### THE TASK:
Could you restate the data word for word and drop the pictures?

[Change detection outputs]
◆ ◆ ◆ ◆
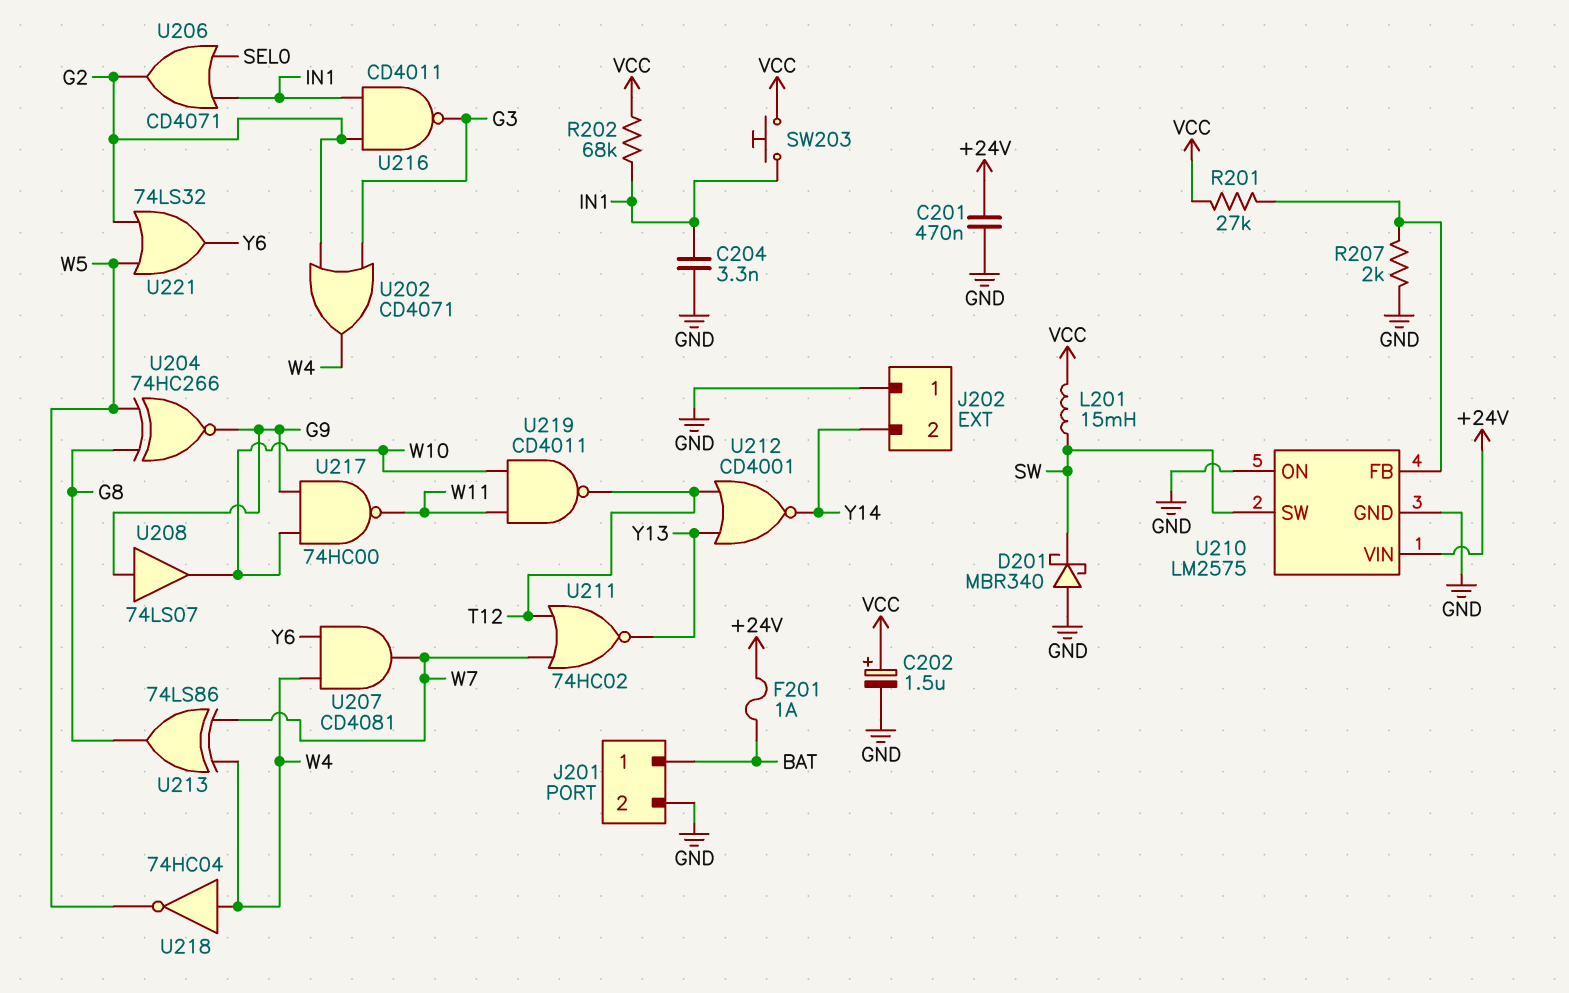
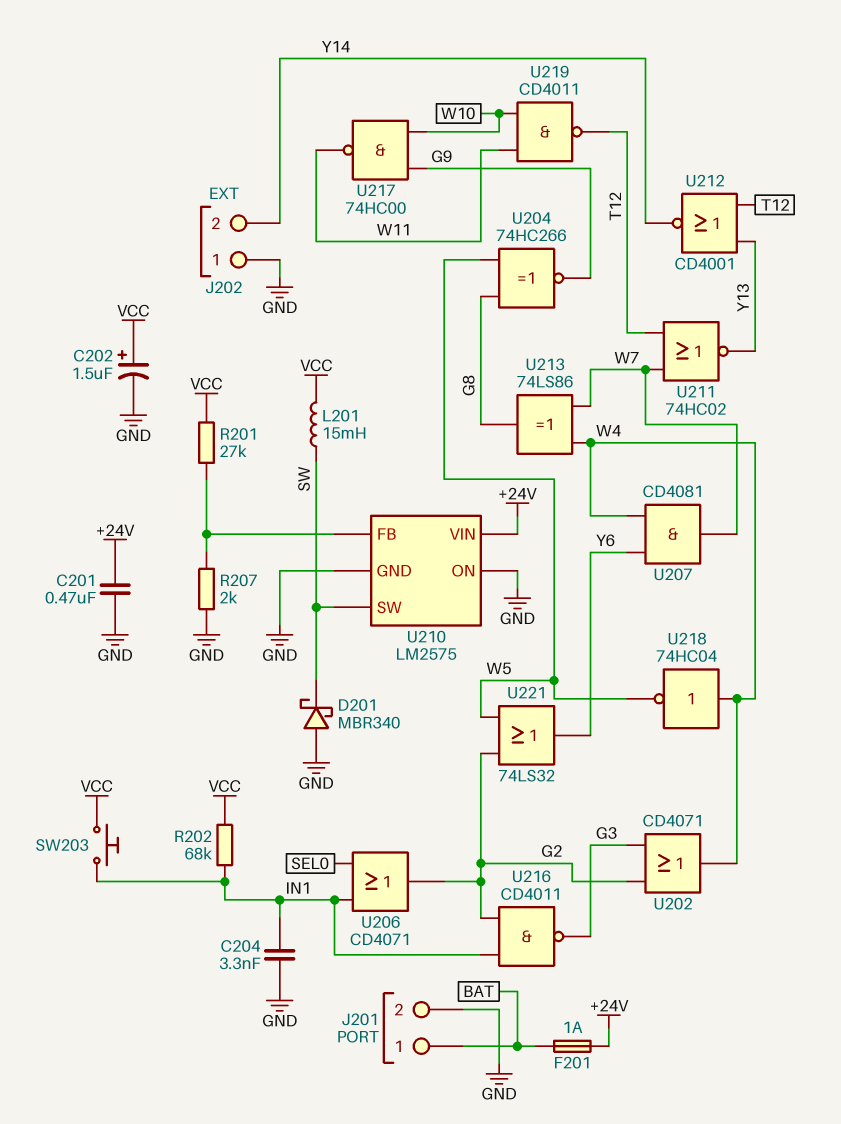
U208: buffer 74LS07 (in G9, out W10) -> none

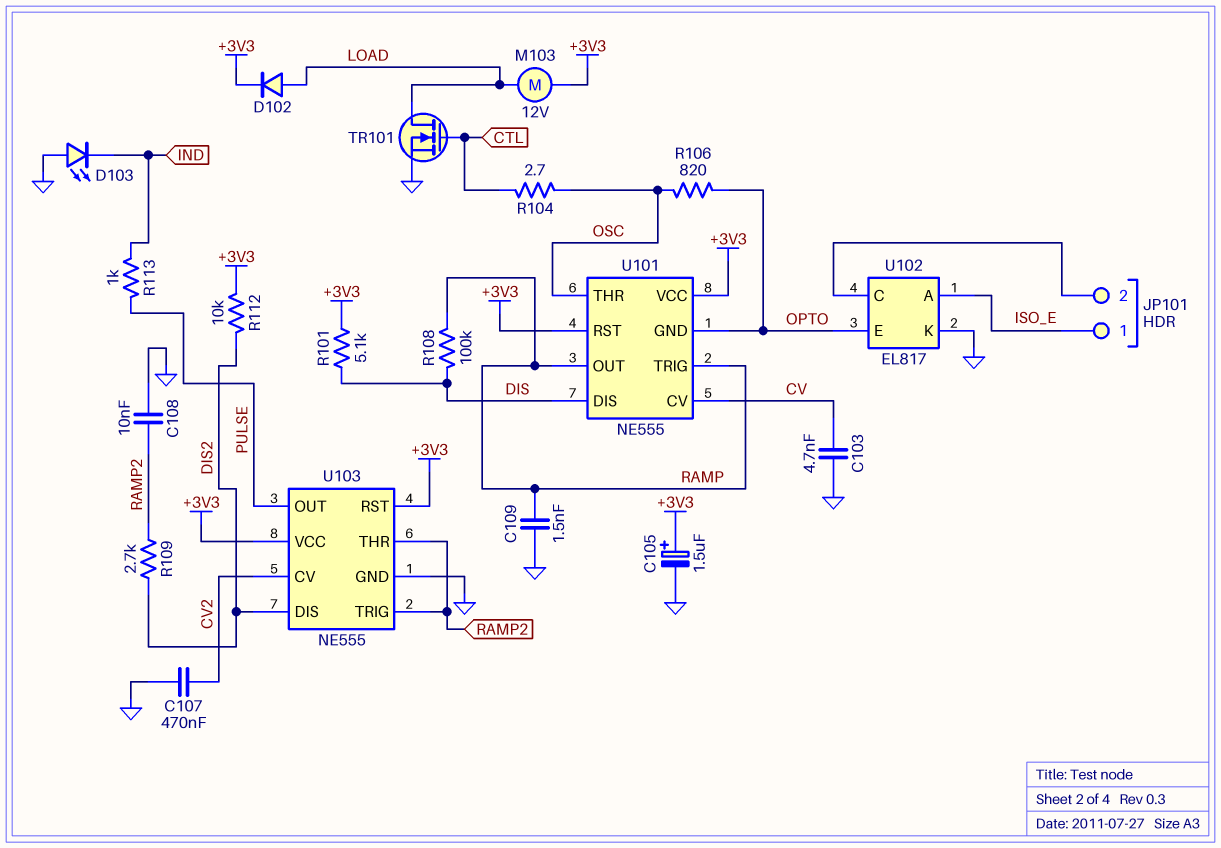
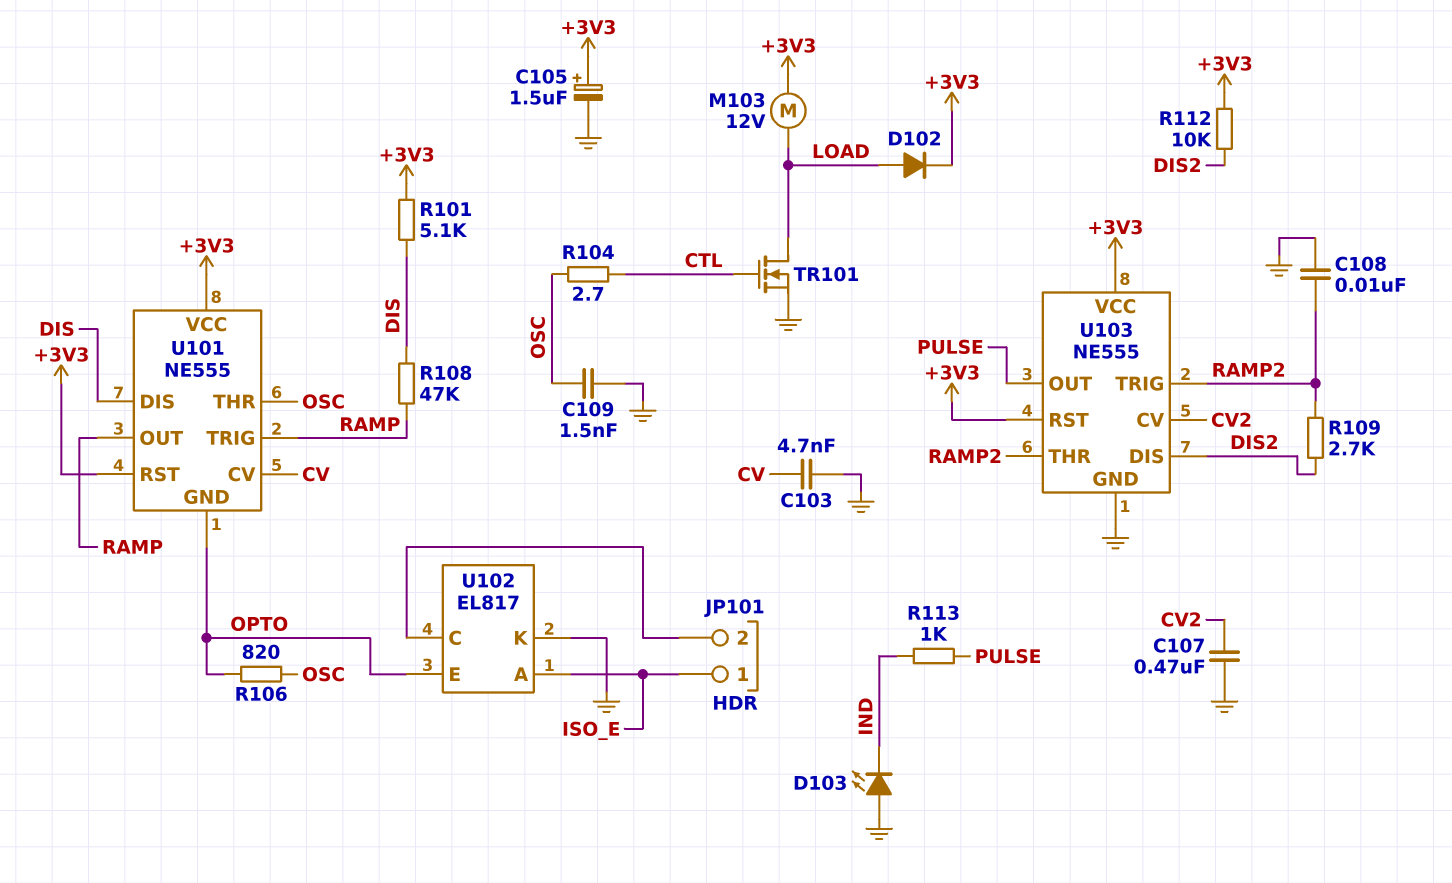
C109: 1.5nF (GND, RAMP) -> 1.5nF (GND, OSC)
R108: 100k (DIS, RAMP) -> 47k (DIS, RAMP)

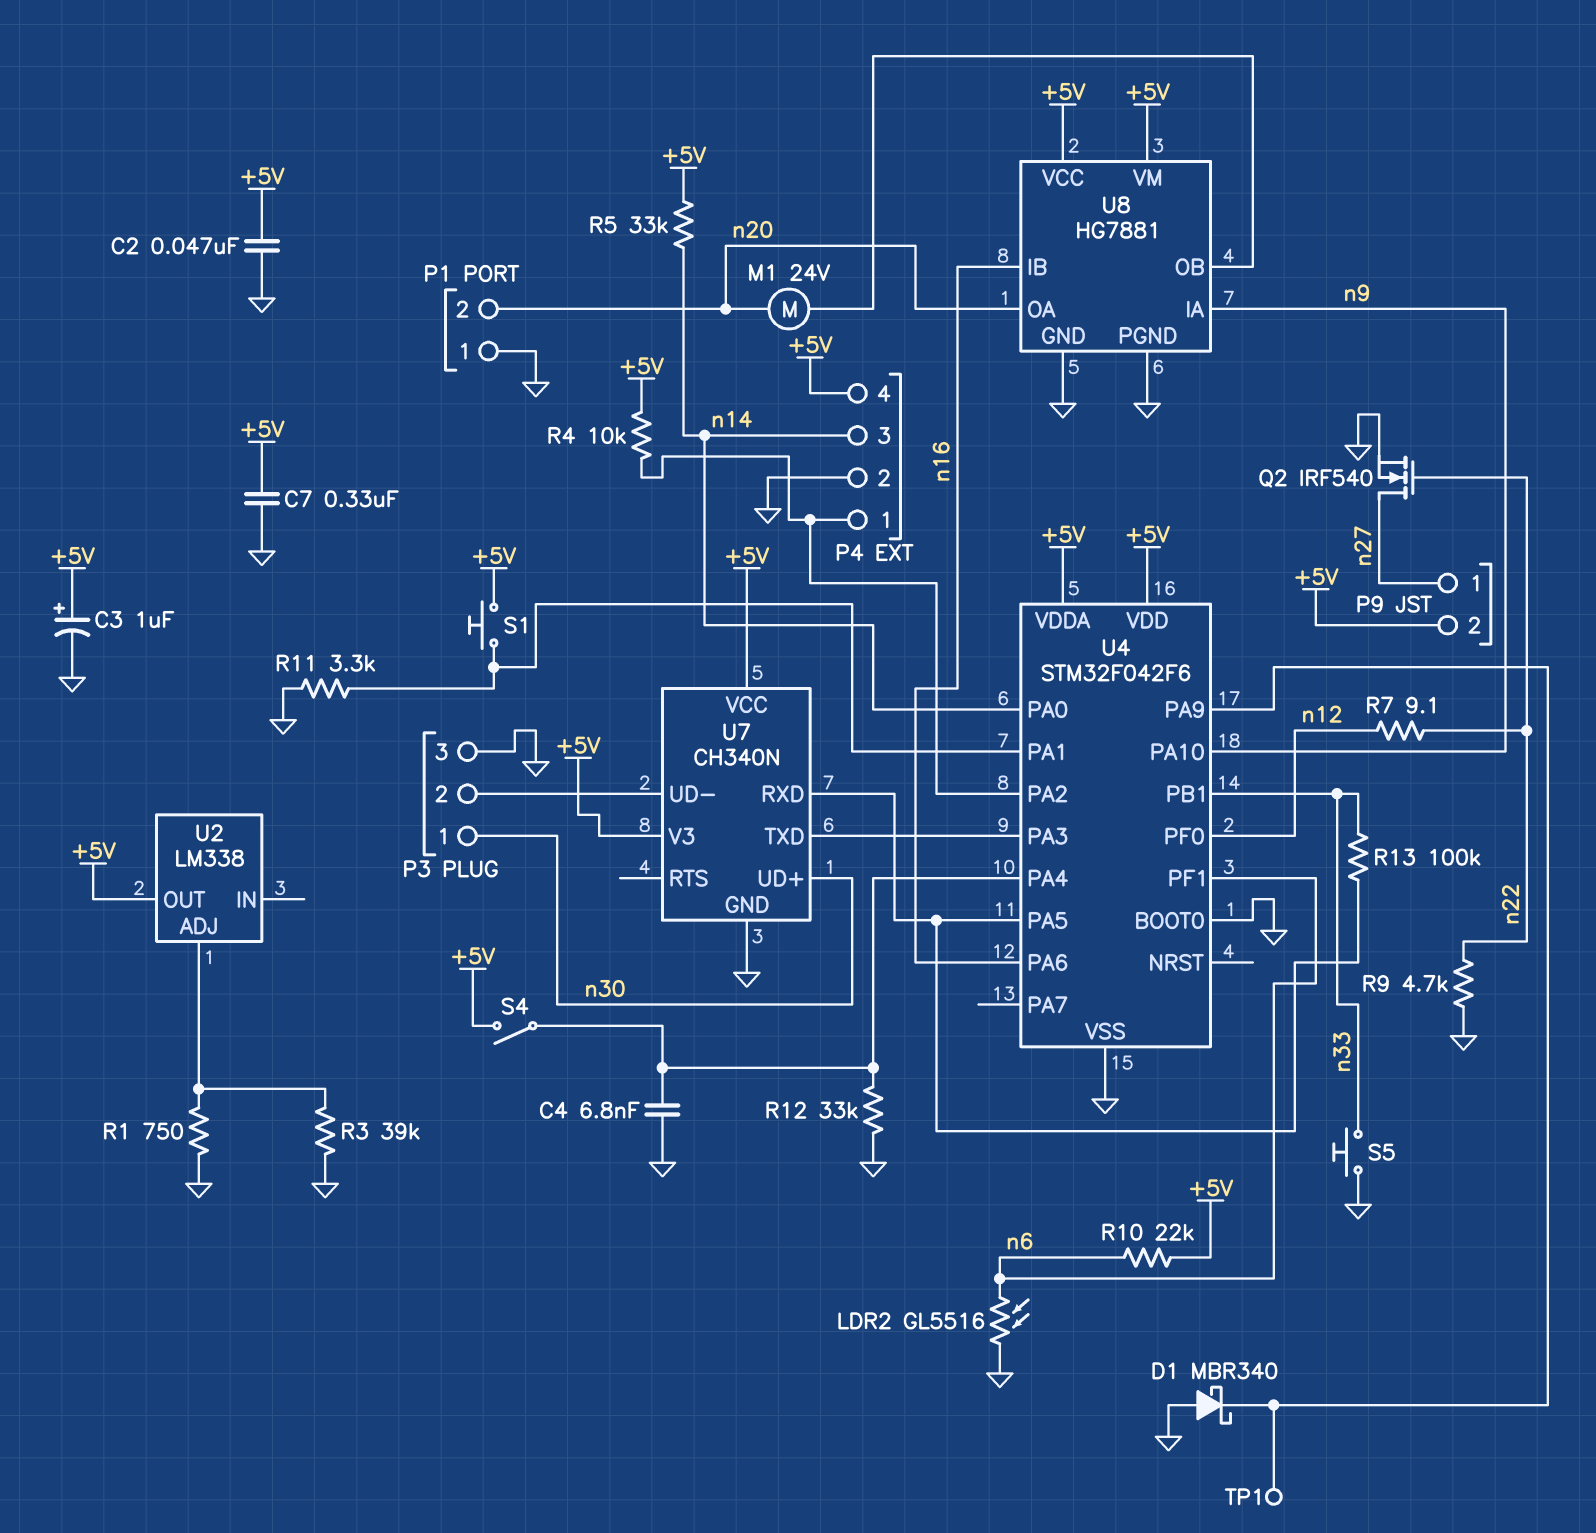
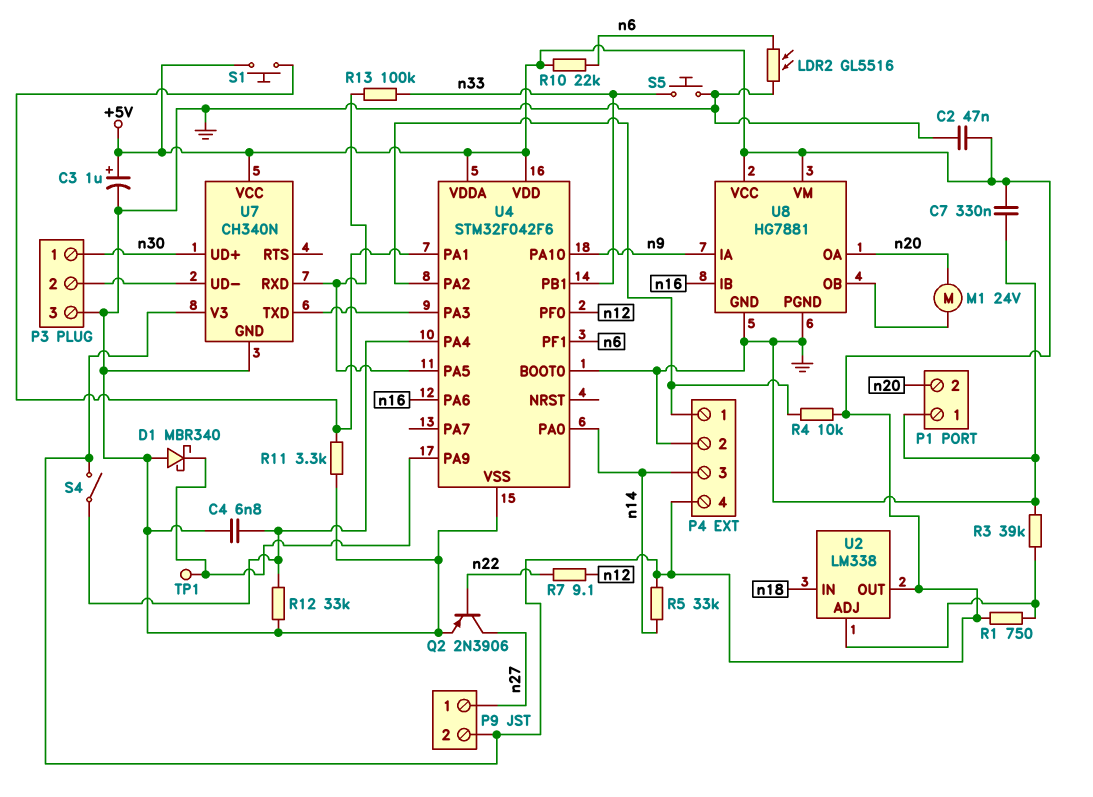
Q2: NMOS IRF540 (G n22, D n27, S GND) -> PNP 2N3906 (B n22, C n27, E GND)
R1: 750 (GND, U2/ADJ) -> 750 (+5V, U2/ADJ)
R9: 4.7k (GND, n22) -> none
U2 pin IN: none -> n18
◆ ◆ ◆ ◆
### RESULT FOR THIS TASK:
U208: buffer 74LS07 (in G9, out W10) -> none

C109: 1.5nF (GND, RAMP) -> 1.5nF (GND, OSC)
R108: 100k (DIS, RAMP) -> 47k (DIS, RAMP)

Q2: NMOS IRF540 (G n22, D n27, S GND) -> PNP 2N3906 (B n22, C n27, E GND)
R1: 750 (GND, U2/ADJ) -> 750 (+5V, U2/ADJ)
R9: 4.7k (GND, n22) -> none
U2 pin IN: none -> n18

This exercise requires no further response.